• [WHAT IS NEEDED]
Transcribe every entry that follows exactly, omitting all pictures.

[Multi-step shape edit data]
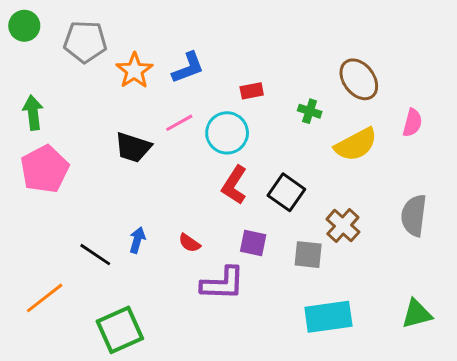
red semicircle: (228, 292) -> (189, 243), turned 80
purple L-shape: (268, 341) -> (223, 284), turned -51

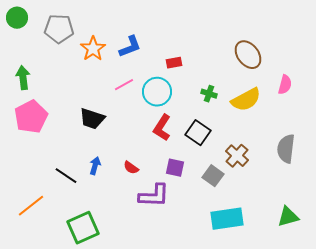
green cross: (310, 111) -> (209, 94), moved
black trapezoid: (133, 147) -> (92, 119), moved
gray square: (308, 255) -> (213, 176), turned 30

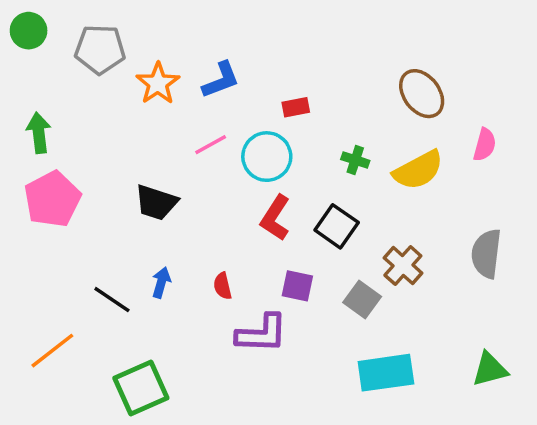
red semicircle: (131, 168) -> (223, 286), turned 42

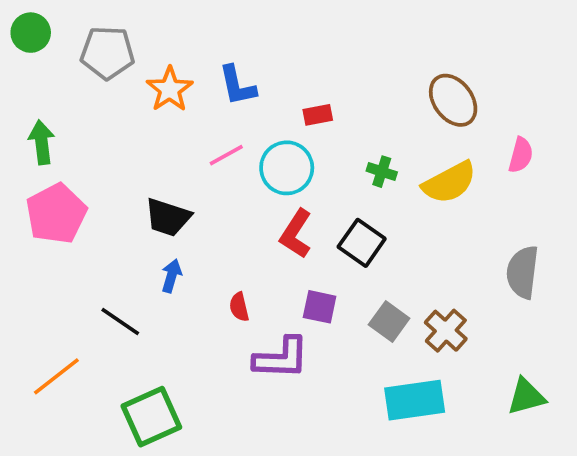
blue L-shape: (221, 80) -> (237, 86), turned 99
brown cross: (403, 265) -> (446, 331), moved
blue arrow: (161, 282) -> (171, 276), moved

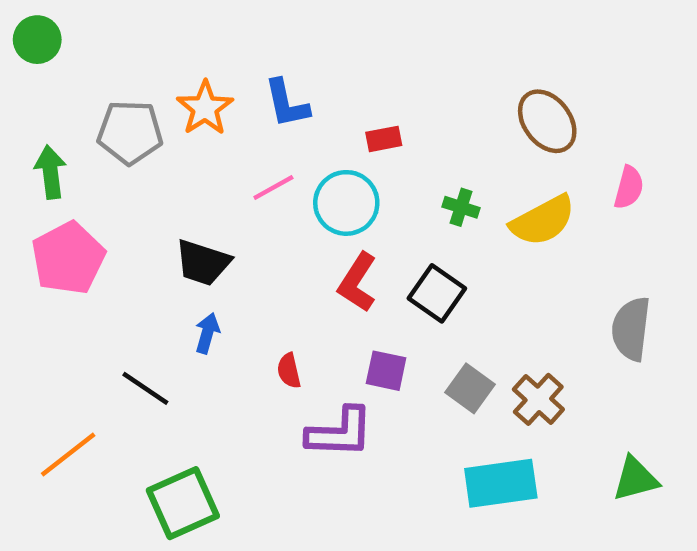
gray pentagon: (107, 53) -> (130, 132), moved

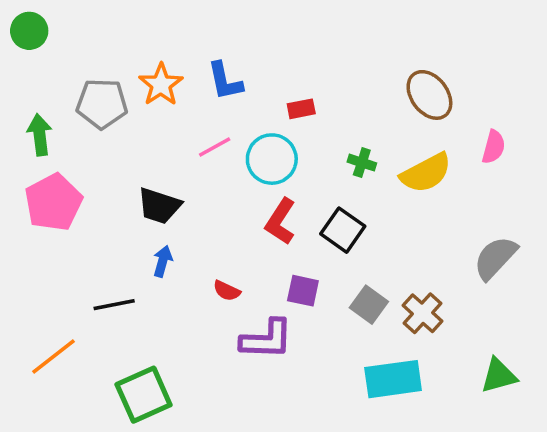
gray semicircle: (631, 329) -> (495, 258), turned 36
red semicircle: (289, 371) -> (227, 291), turned -52
black line: (145, 388) -> (114, 305), turned -45

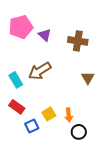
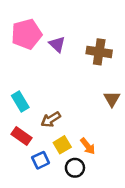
brown arrow: (40, 71) -> (51, 119), moved, size x0.7
orange arrow: (69, 115) -> (88, 146), turned -32
black circle: (79, 132) -> (75, 168), moved

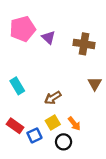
brown arrow: (51, 119) -> (53, 98), moved
red rectangle: (21, 136) -> (15, 126), moved

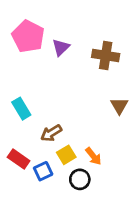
pink pentagon: (23, 29) -> (28, 36), turned -30
purple triangle: (48, 37) -> (61, 47), turned 32
brown arrow: (53, 98) -> (51, 133), moved

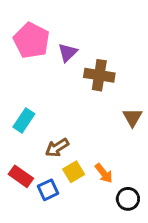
brown cross: (106, 56) -> (99, 75), moved
cyan rectangle: (21, 109) -> (24, 120), turned 65
black circle: (80, 179) -> (128, 199), moved

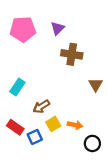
pink pentagon: (31, 41) -> (23, 29), turned -30
purple triangle: (68, 53) -> (58, 28), moved
orange arrow: (104, 173) -> (75, 125), turned -40

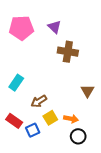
purple triangle: (58, 28) -> (54, 27), turned -32
brown triangle: (96, 85) -> (87, 91), moved
black circle: (92, 143) -> (78, 136), moved

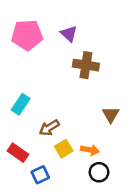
blue square: (33, 130) -> (40, 175), moved

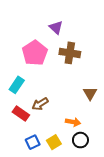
pink pentagon: (27, 35) -> (35, 53), moved, turned -30
yellow square: (64, 149) -> (54, 142), moved
red rectangle: (18, 153) -> (21, 113), moved

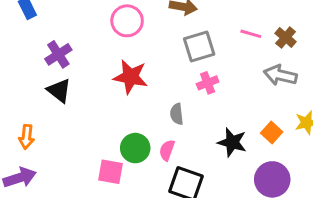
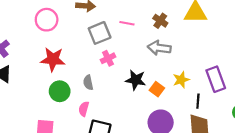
pink line: (251, 34) -> (127, 23), moved
black star: (232, 142) -> (136, 80), moved
green circle: (135, 148) -> (60, 91), moved

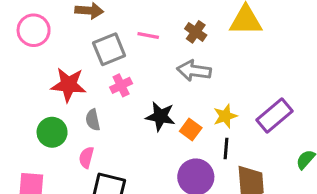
red star: (53, 59) -> (69, 85), moved
purple rectangle: (216, 79) -> (275, 115), turned 70
black line: (198, 101) -> (226, 148), moved

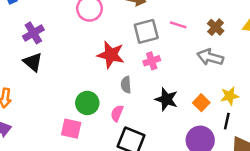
black star: (160, 116) -> (166, 99), moved
green circle: (52, 132) -> (87, 103), moved

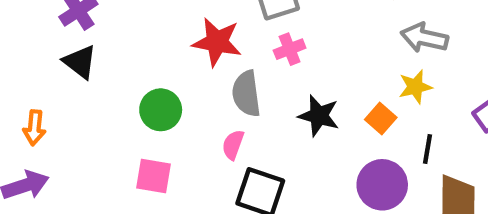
gray arrow: (210, 57) -> (424, 38), moved
gray semicircle: (126, 85) -> (246, 94), size x1.5
yellow star: (230, 96) -> (415, 87), moved
green circle: (87, 103) -> (161, 110), moved

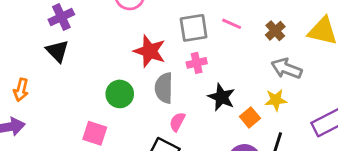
green circle: (161, 110) -> (120, 94), moved
black star: (319, 116) -> (221, 97), moved
pink semicircle: (233, 145) -> (177, 122), moved

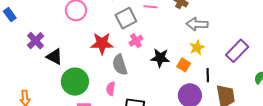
black triangle: (57, 51) -> (54, 57), moved
green circle: (120, 94) -> (75, 82), moved, size x1.4
pink semicircle: (177, 122) -> (111, 89), moved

• [RESULT OF THIS EXERCISE]
red semicircle: (228, 292) -> (189, 243), turned 80
purple L-shape: (268, 341) -> (223, 284), turned -51

green cross: (310, 111) -> (209, 94), moved
black trapezoid: (133, 147) -> (92, 119), moved
gray square: (308, 255) -> (213, 176), turned 30

red semicircle: (131, 168) -> (223, 286), turned 42

blue L-shape: (221, 80) -> (237, 86), turned 99
brown cross: (403, 265) -> (446, 331), moved
blue arrow: (161, 282) -> (171, 276), moved

gray pentagon: (107, 53) -> (130, 132), moved

gray semicircle: (631, 329) -> (495, 258), turned 36
red semicircle: (289, 371) -> (227, 291), turned -52
black line: (145, 388) -> (114, 305), turned -45

brown arrow: (40, 71) -> (51, 119), moved, size x0.7
orange arrow: (69, 115) -> (88, 146), turned -32
black circle: (79, 132) -> (75, 168), moved

brown arrow: (51, 119) -> (53, 98), moved
red rectangle: (21, 136) -> (15, 126), moved

pink pentagon: (23, 29) -> (28, 36), turned -30
purple triangle: (48, 37) -> (61, 47), turned 32
brown arrow: (53, 98) -> (51, 133), moved

brown cross: (106, 56) -> (99, 75), moved
cyan rectangle: (21, 109) -> (24, 120), turned 65
black circle: (80, 179) -> (128, 199), moved

pink pentagon: (31, 41) -> (23, 29), turned -30
purple triangle: (68, 53) -> (58, 28), moved
orange arrow: (104, 173) -> (75, 125), turned -40

purple triangle: (58, 28) -> (54, 27), turned -32
brown triangle: (96, 85) -> (87, 91), moved
black circle: (92, 143) -> (78, 136), moved

blue square: (33, 130) -> (40, 175), moved

pink pentagon: (27, 35) -> (35, 53), moved, turned -30
yellow square: (64, 149) -> (54, 142), moved
red rectangle: (18, 153) -> (21, 113), moved

pink line: (251, 34) -> (127, 23), moved
black star: (232, 142) -> (136, 80), moved
green circle: (135, 148) -> (60, 91), moved

red star: (53, 59) -> (69, 85), moved
purple rectangle: (216, 79) -> (275, 115), turned 70
black line: (198, 101) -> (226, 148), moved

black star: (160, 116) -> (166, 99), moved
green circle: (52, 132) -> (87, 103), moved

gray arrow: (210, 57) -> (424, 38), moved
gray semicircle: (126, 85) -> (246, 94), size x1.5
yellow star: (230, 96) -> (415, 87), moved
green circle: (87, 103) -> (161, 110), moved

green circle: (161, 110) -> (120, 94), moved
black star: (319, 116) -> (221, 97), moved
pink semicircle: (233, 145) -> (177, 122), moved

black triangle: (57, 51) -> (54, 57), moved
green circle: (120, 94) -> (75, 82), moved, size x1.4
pink semicircle: (177, 122) -> (111, 89), moved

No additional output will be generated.